WORK INSTRUCTION:
Counting only lines below that contain the string "plate", give the total as a single number.

(Beginning of INPUT)

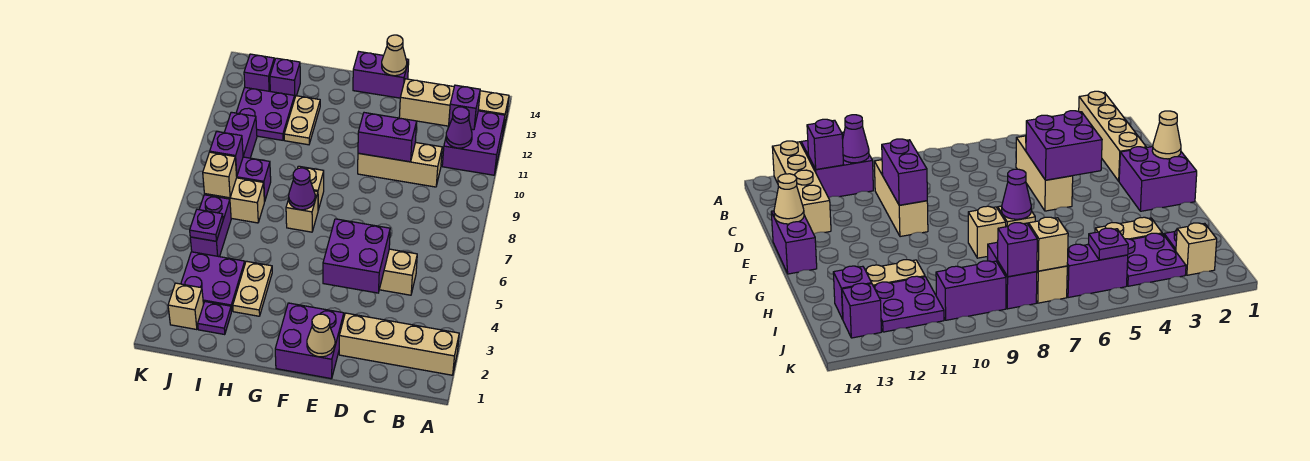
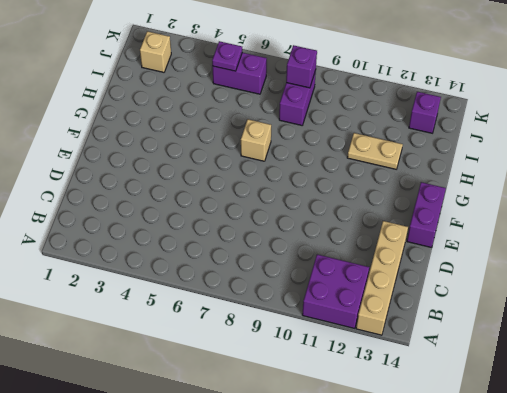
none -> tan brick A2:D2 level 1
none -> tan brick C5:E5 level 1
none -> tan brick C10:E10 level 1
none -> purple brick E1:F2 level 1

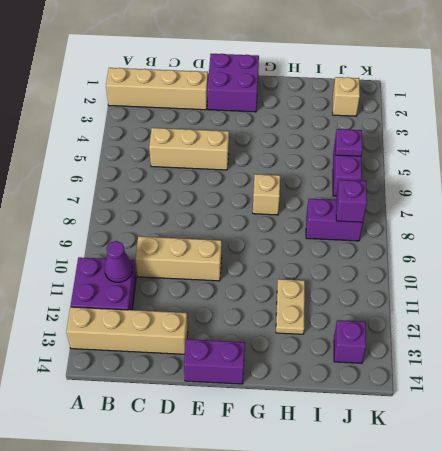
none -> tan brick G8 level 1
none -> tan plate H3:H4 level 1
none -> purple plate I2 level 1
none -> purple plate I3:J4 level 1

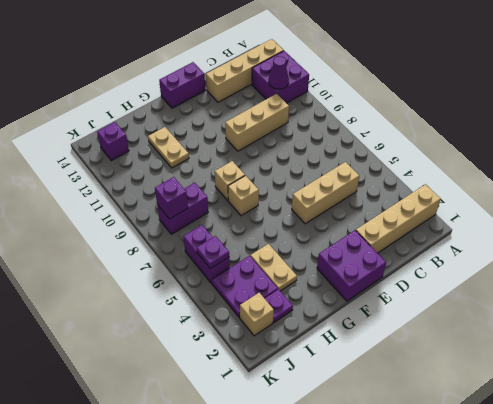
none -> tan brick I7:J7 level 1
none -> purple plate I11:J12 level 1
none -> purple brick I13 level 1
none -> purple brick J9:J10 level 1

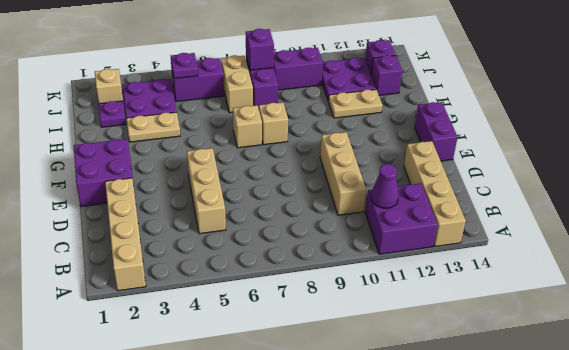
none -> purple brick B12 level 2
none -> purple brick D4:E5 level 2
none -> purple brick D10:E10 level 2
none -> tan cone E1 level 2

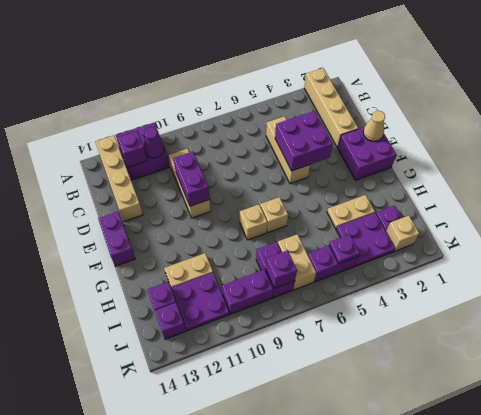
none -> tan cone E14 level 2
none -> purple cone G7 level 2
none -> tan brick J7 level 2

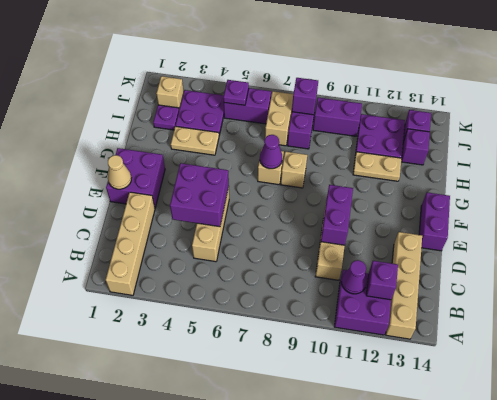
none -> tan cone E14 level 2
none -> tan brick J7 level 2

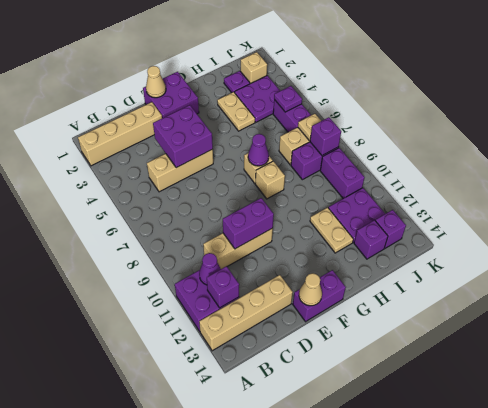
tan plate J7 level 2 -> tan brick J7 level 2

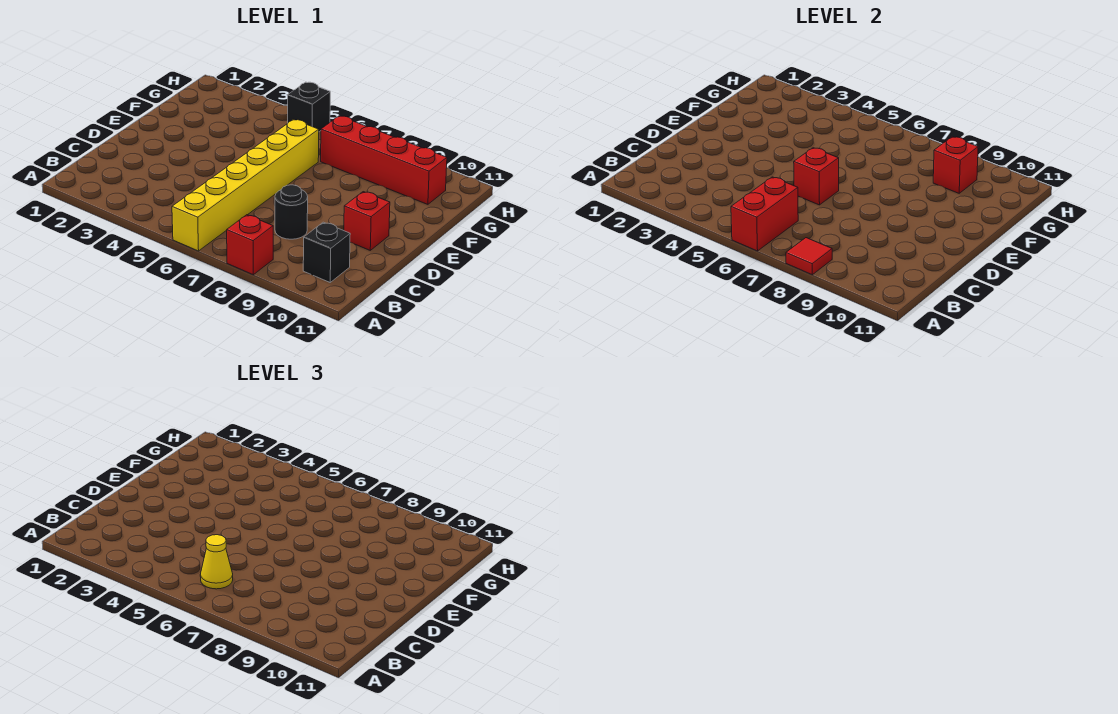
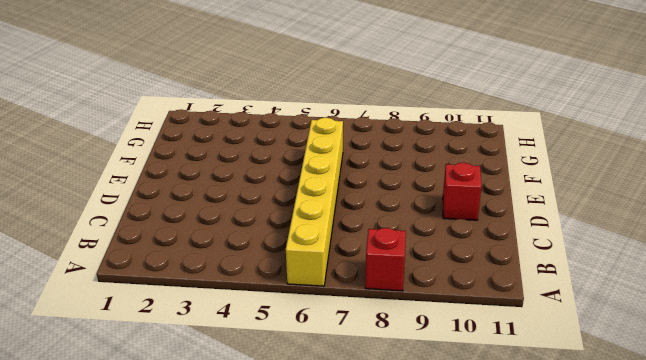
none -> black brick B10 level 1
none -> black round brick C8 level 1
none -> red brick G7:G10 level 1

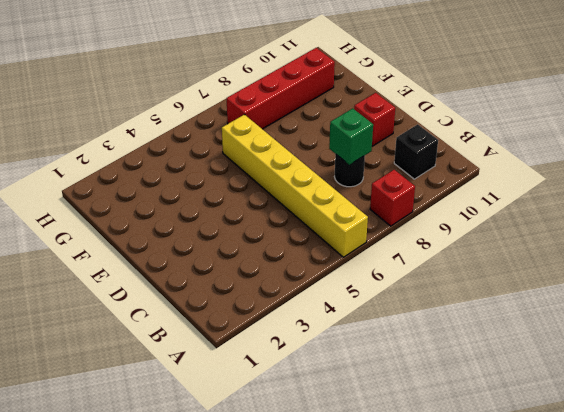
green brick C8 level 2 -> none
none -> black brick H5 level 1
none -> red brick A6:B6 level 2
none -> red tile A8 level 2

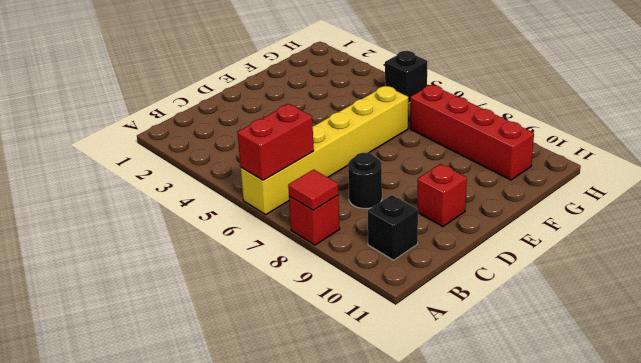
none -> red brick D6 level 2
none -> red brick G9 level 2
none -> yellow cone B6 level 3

(End of INPUT)

RESULT OF THE TASK:
5